**Activity:** The lines to return are those below that contain the word "bowling".

**Scene change data:**

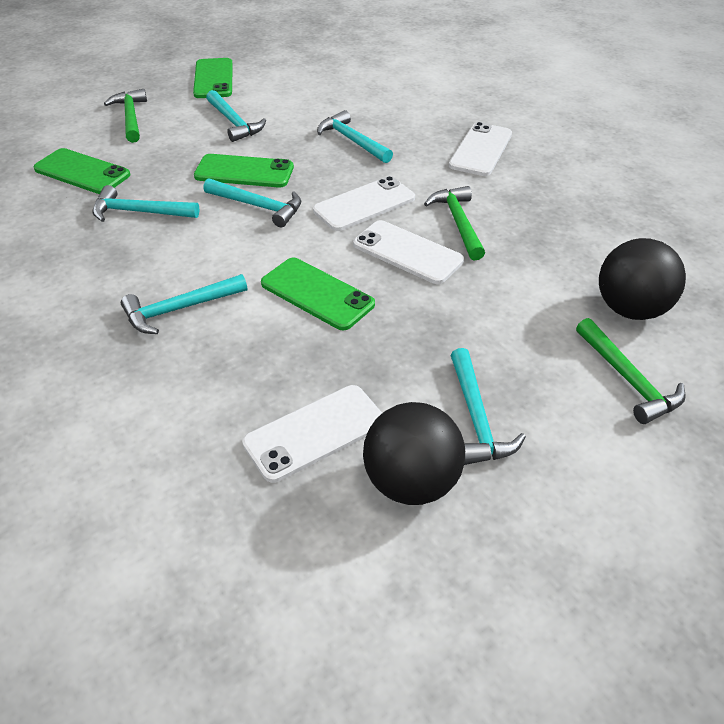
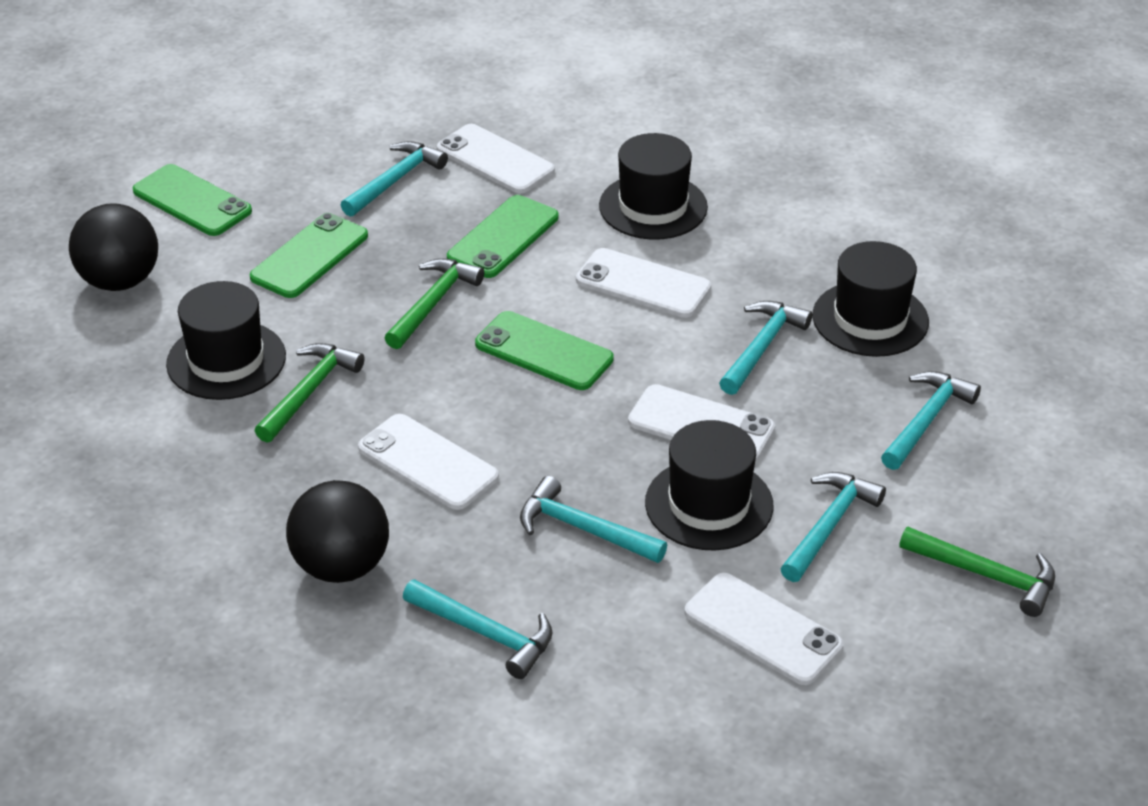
black hat: 0 -> 4
white phone: 4 -> 5

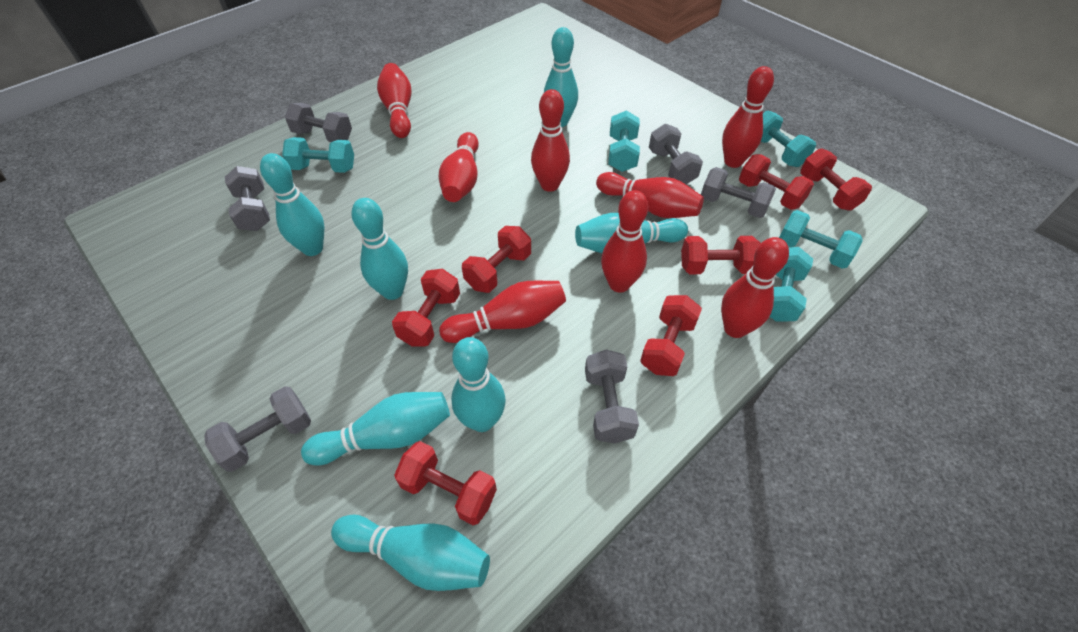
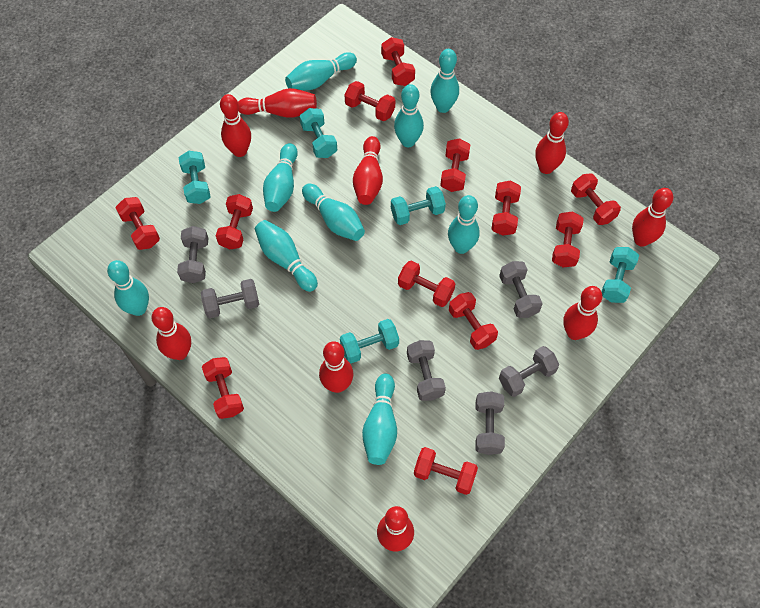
red bowling pin: 8 -> 9
red dumbbell: 7 -> 12
turquoise bowling pin: 7 -> 9

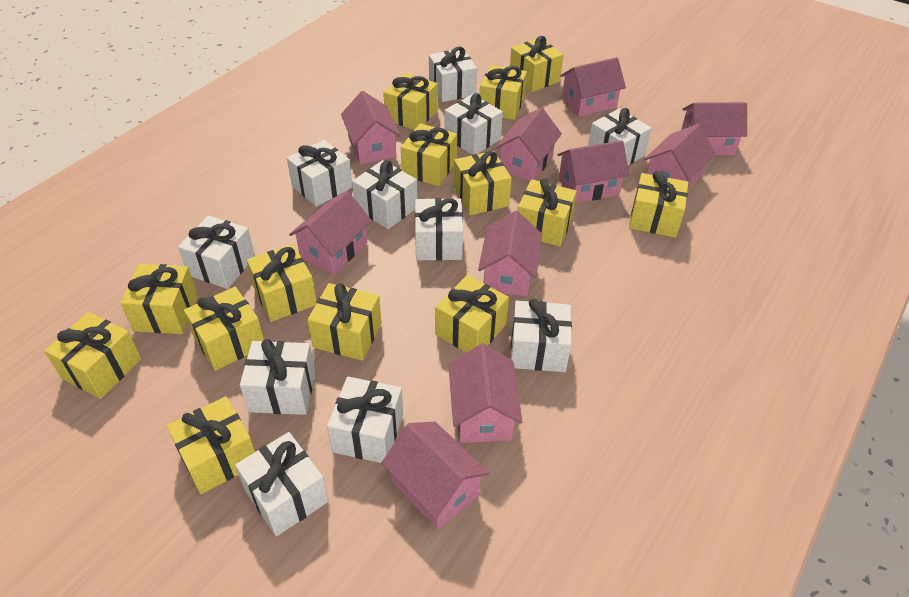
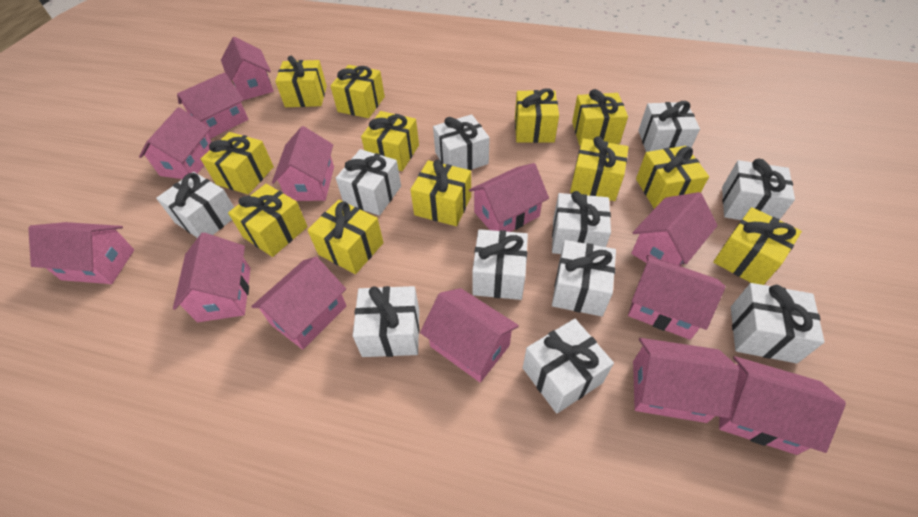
pink house: 10 -> 13
yellow gift: 14 -> 12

**Solved exercise:**
red bowling pin: 8 -> 9
turquoise bowling pin: 7 -> 9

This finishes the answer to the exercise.